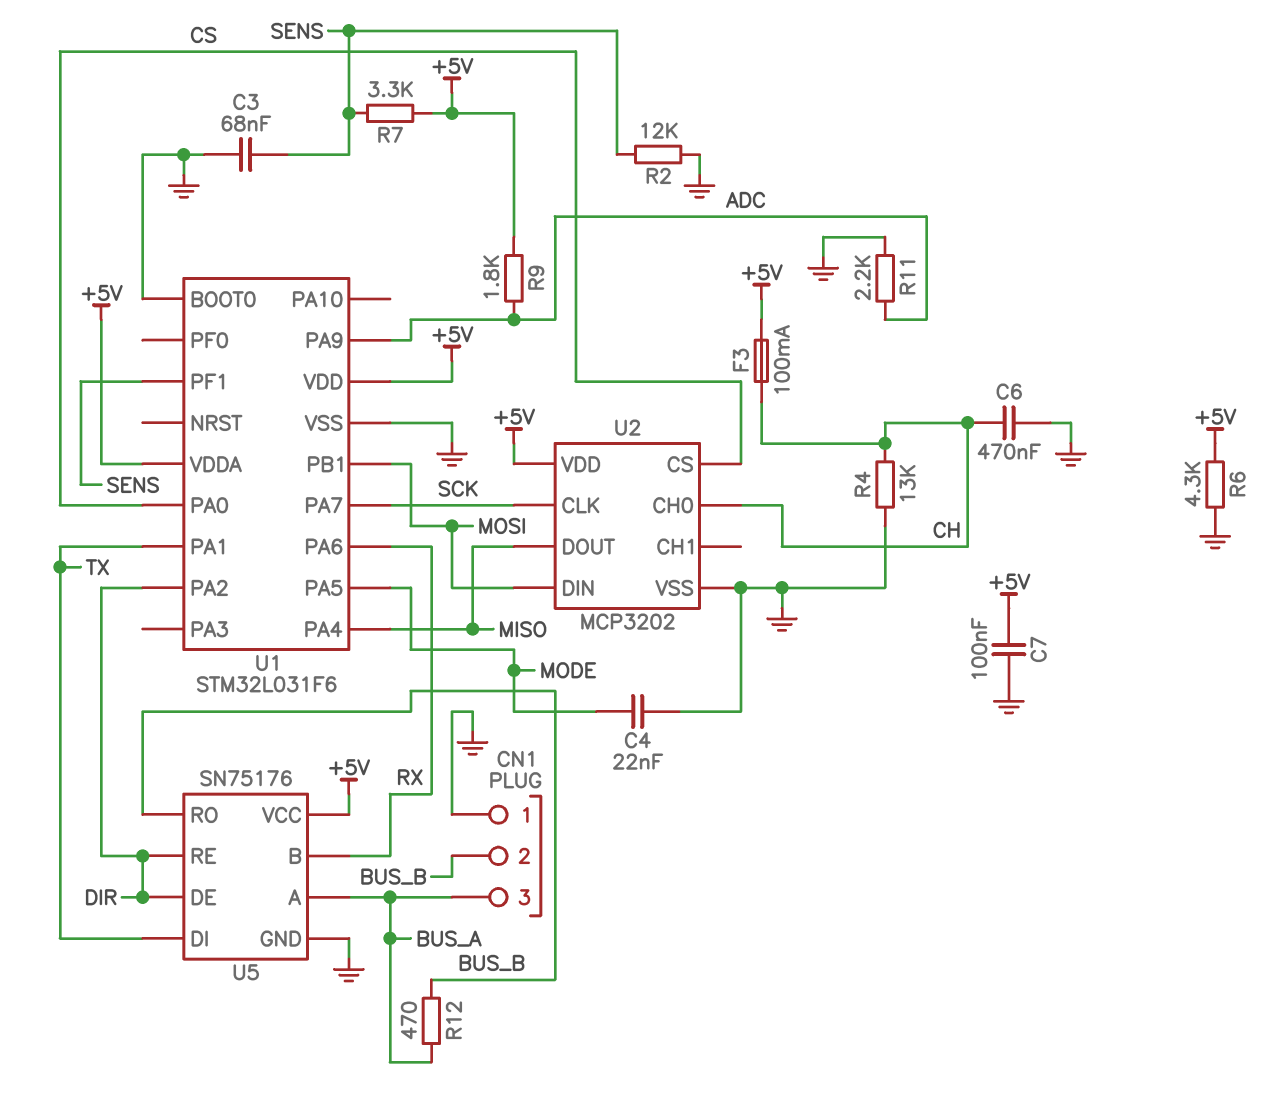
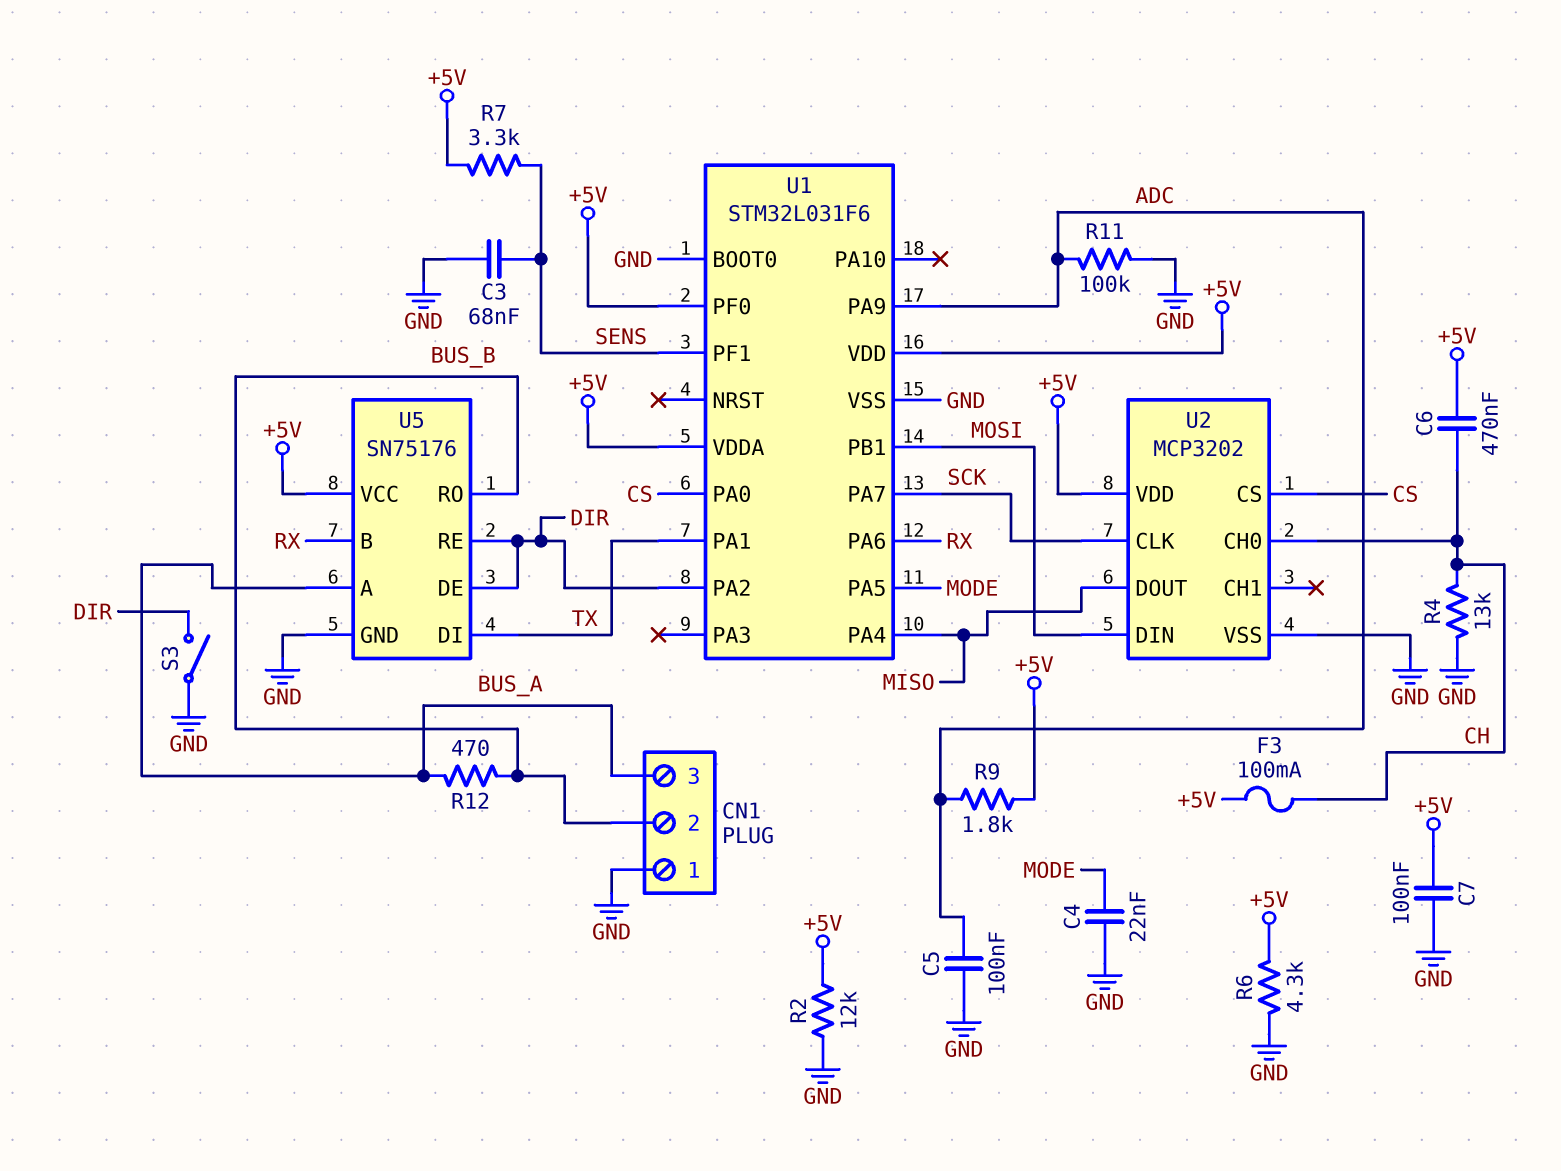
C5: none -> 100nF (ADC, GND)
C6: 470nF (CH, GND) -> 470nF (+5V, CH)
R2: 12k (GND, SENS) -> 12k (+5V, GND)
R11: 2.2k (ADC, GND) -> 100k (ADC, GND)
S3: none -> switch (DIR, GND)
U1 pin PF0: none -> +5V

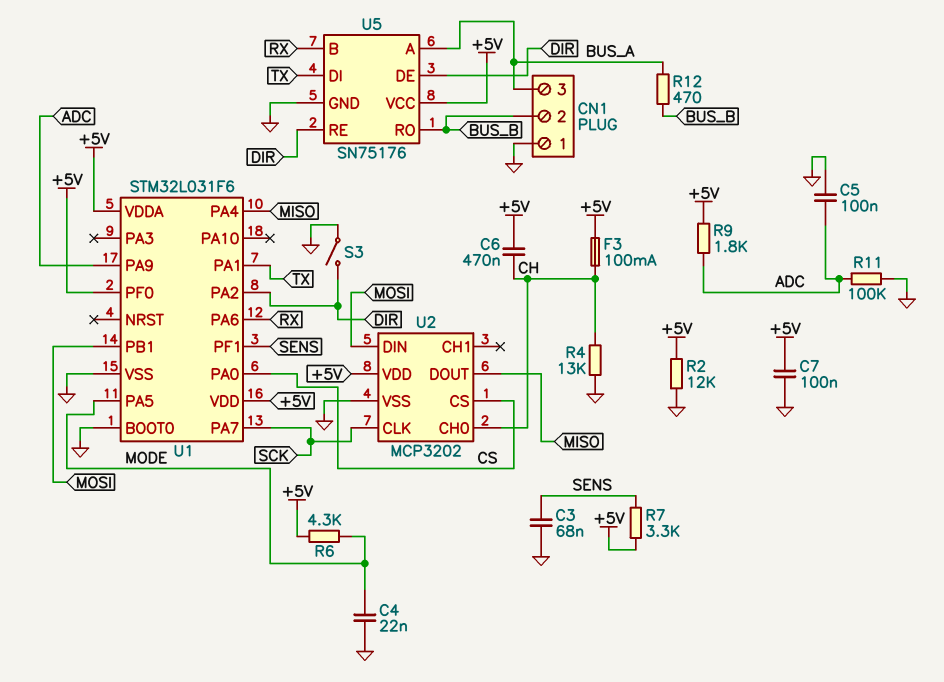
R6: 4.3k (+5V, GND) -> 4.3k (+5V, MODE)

• Try it:
Drop the pictures and reproduce the rest of the data exactly.

• Task result:
C5: none -> 100nF (ADC, GND)
C6: 470nF (CH, GND) -> 470nF (+5V, CH)
R2: 12k (GND, SENS) -> 12k (+5V, GND)
R11: 2.2k (ADC, GND) -> 100k (ADC, GND)
S3: none -> switch (DIR, GND)
U1 pin PF0: none -> +5V

R6: 4.3k (+5V, GND) -> 4.3k (+5V, MODE)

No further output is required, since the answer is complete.